All of the records below are to be output exactly; no image belongs in the result.

====

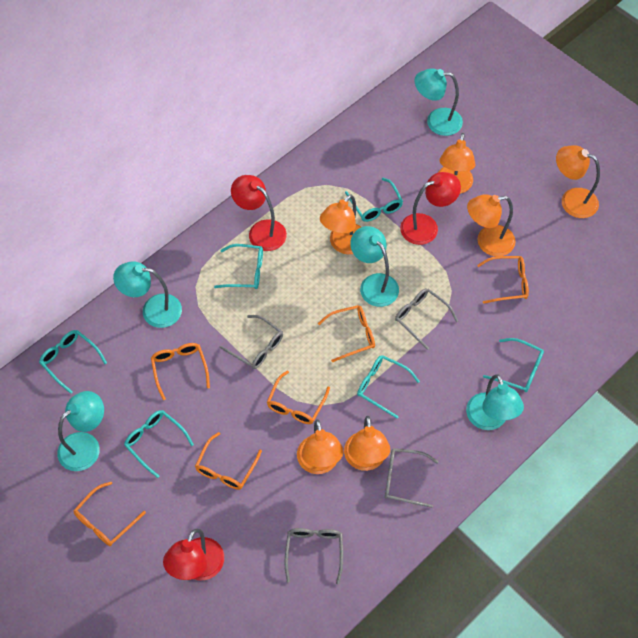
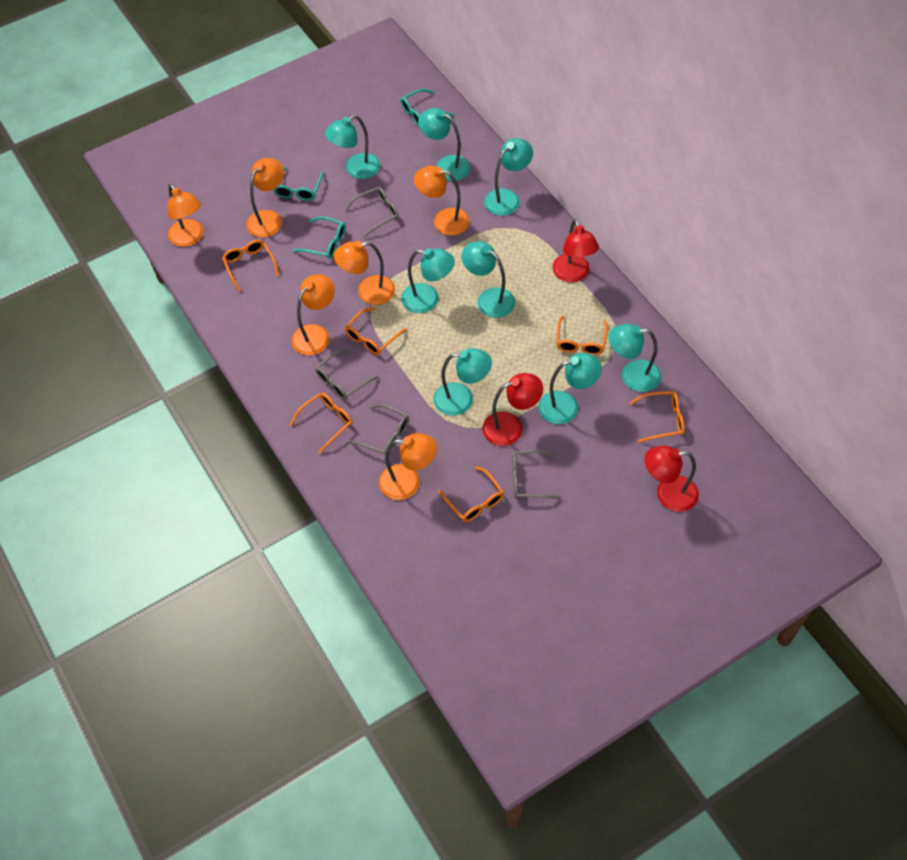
turquoise glasses: 6 -> 3
turquoise lamp: 5 -> 8

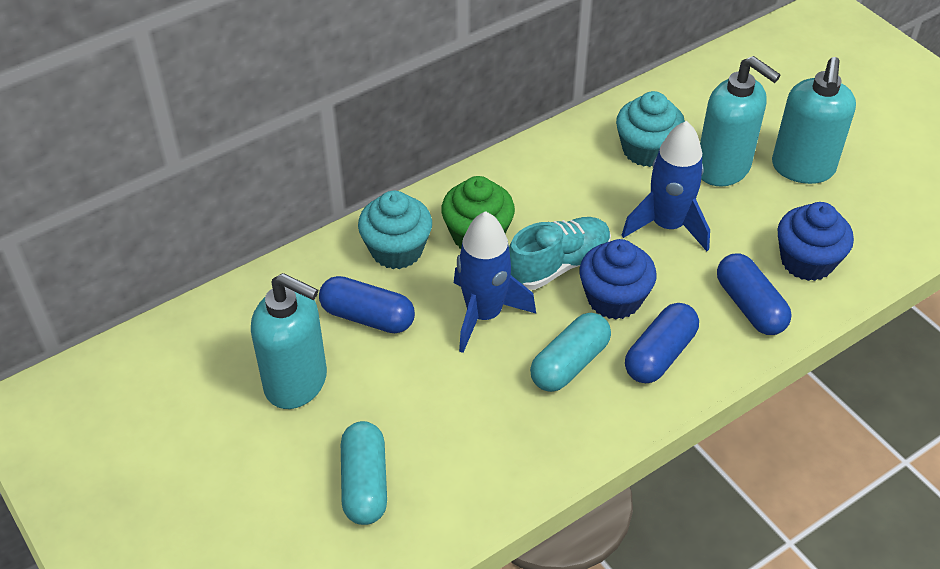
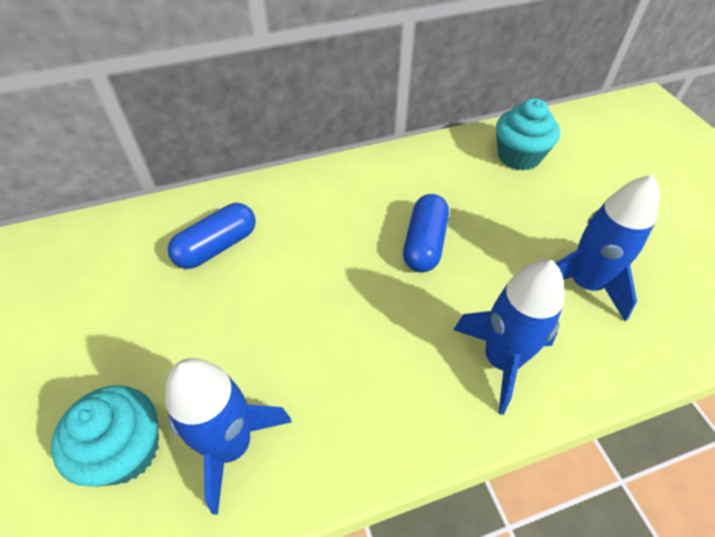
blue capsule: 3 -> 2
blue cupcake: 2 -> 0
blue rocket: 2 -> 3
green cupcake: 1 -> 0
turquoise capsule: 2 -> 0
turquoise shoe: 1 -> 0
turquoise soap dispenser: 3 -> 0

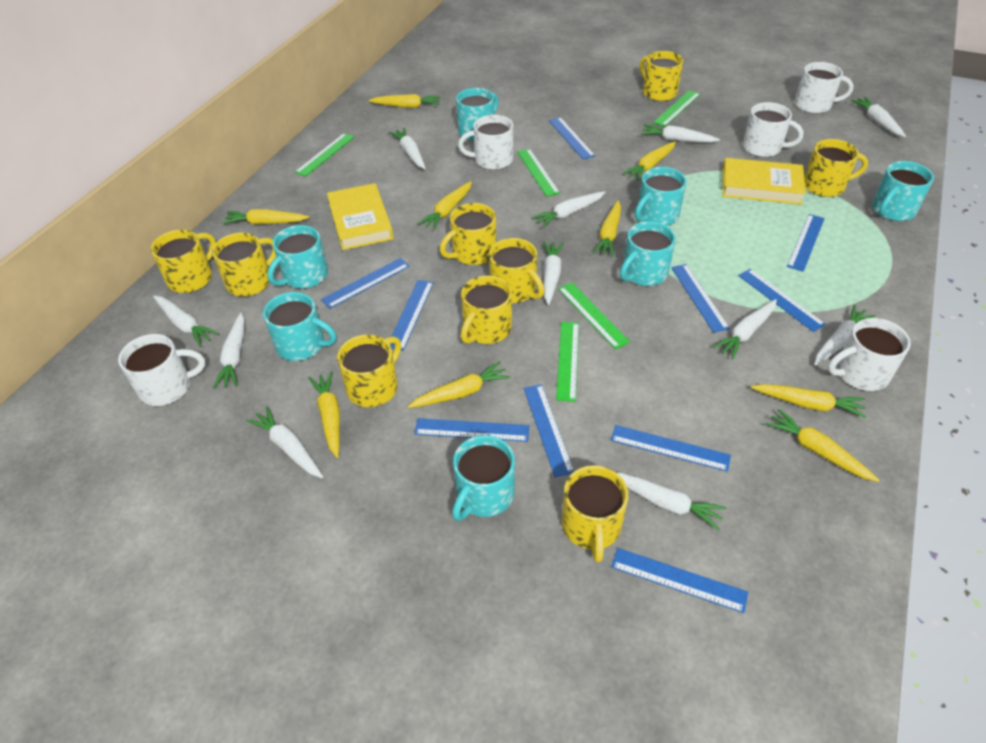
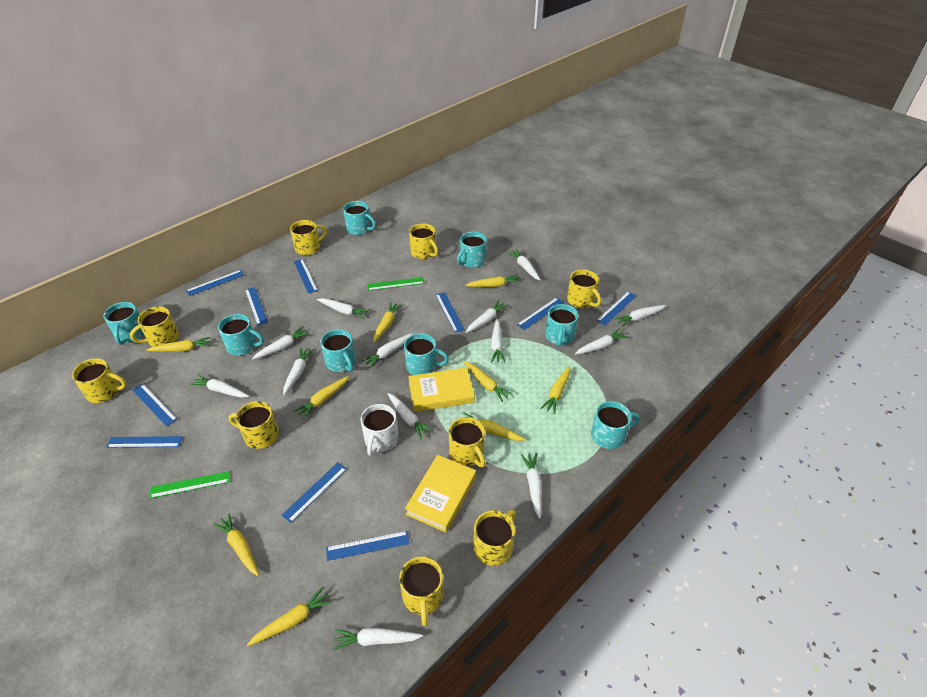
green ruler: 5 -> 2
turquoise mug: 7 -> 8
white carrot: 11 -> 13
white mug: 5 -> 1

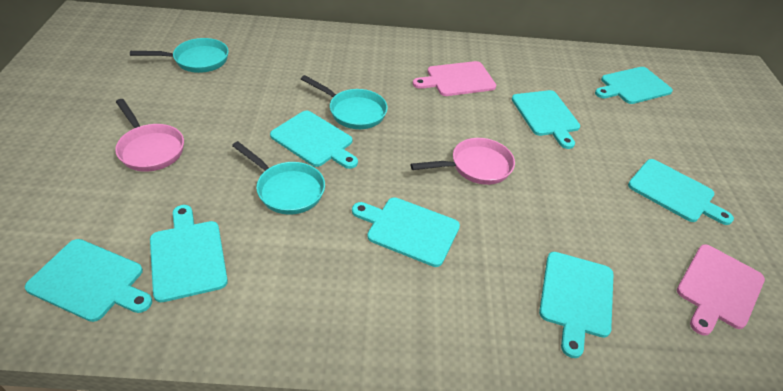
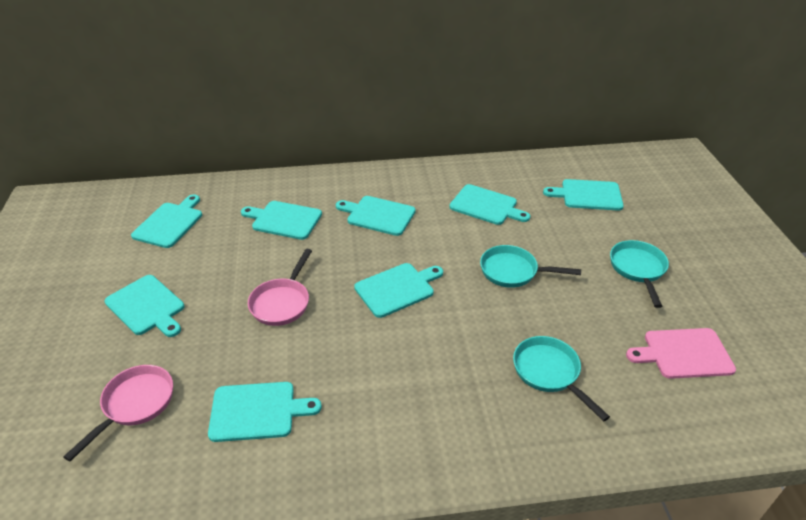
pink cutting board: 2 -> 1

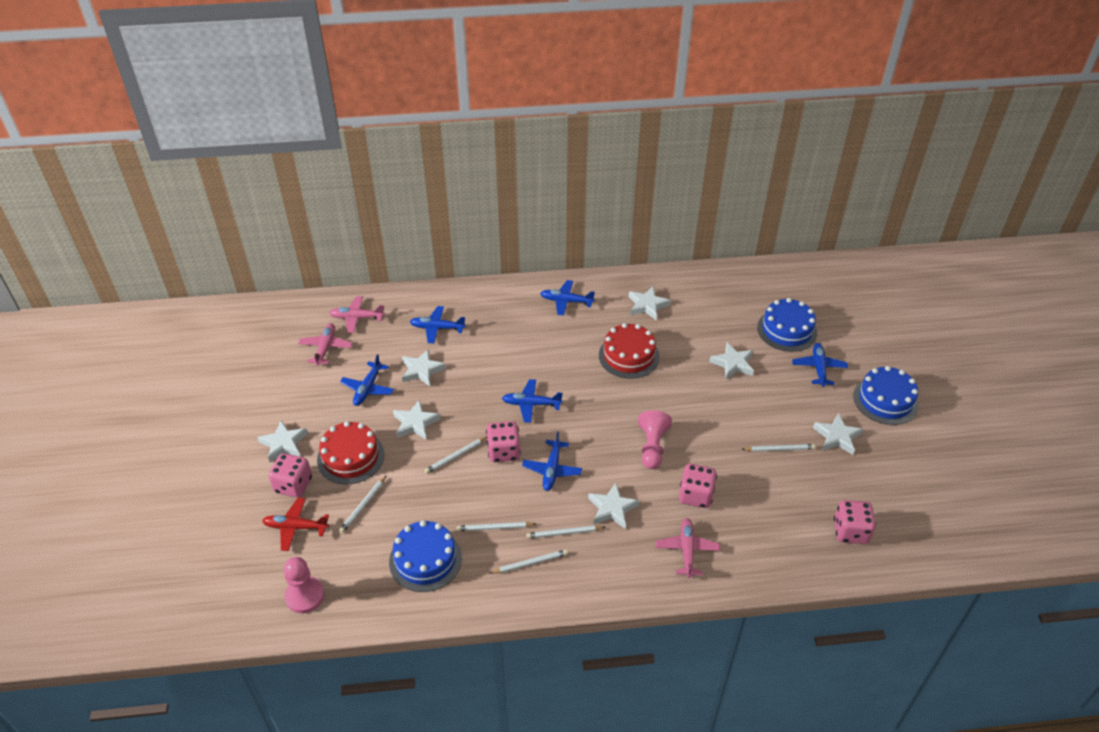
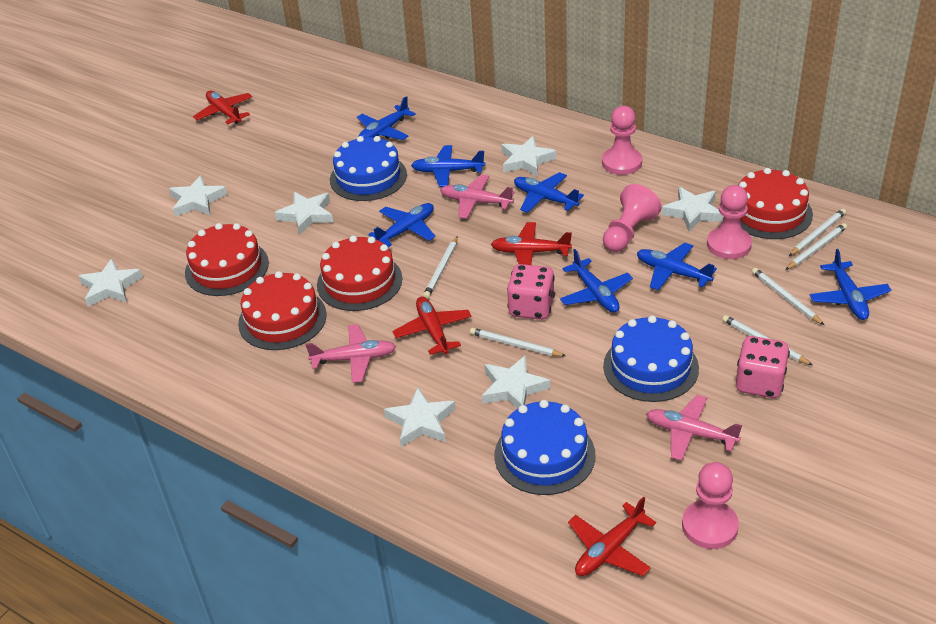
blue plane: 6 -> 7
pink dice: 4 -> 2
pink pawn: 2 -> 4
red cake: 2 -> 4
red plane: 1 -> 4

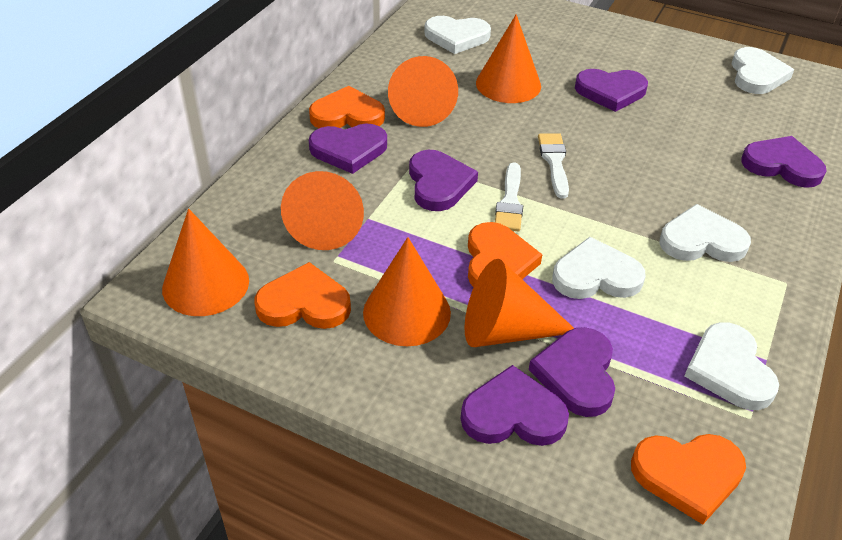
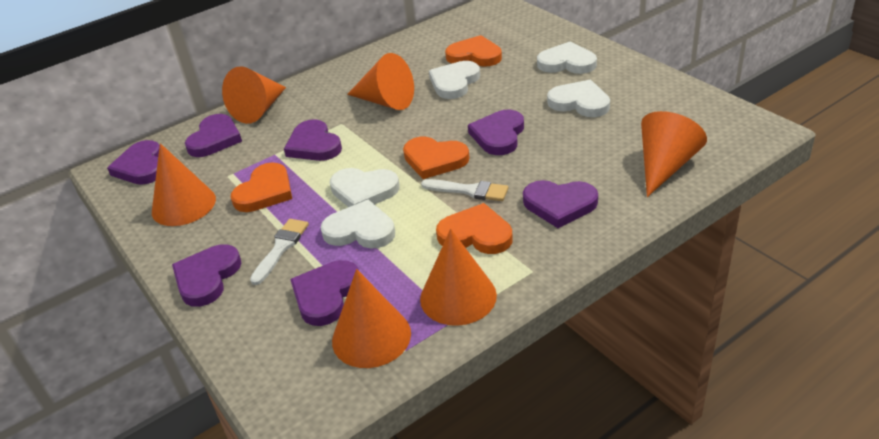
purple heart: 6 -> 7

====

● YOUR RESPONSE
turquoise glasses: 6 -> 3
turquoise lamp: 5 -> 8

blue capsule: 3 -> 2
blue cupcake: 2 -> 0
blue rocket: 2 -> 3
green cupcake: 1 -> 0
turquoise capsule: 2 -> 0
turquoise shoe: 1 -> 0
turquoise soap dispenser: 3 -> 0

green ruler: 5 -> 2
turquoise mug: 7 -> 8
white carrot: 11 -> 13
white mug: 5 -> 1

pink cutting board: 2 -> 1

blue plane: 6 -> 7
pink dice: 4 -> 2
pink pawn: 2 -> 4
red cake: 2 -> 4
red plane: 1 -> 4

purple heart: 6 -> 7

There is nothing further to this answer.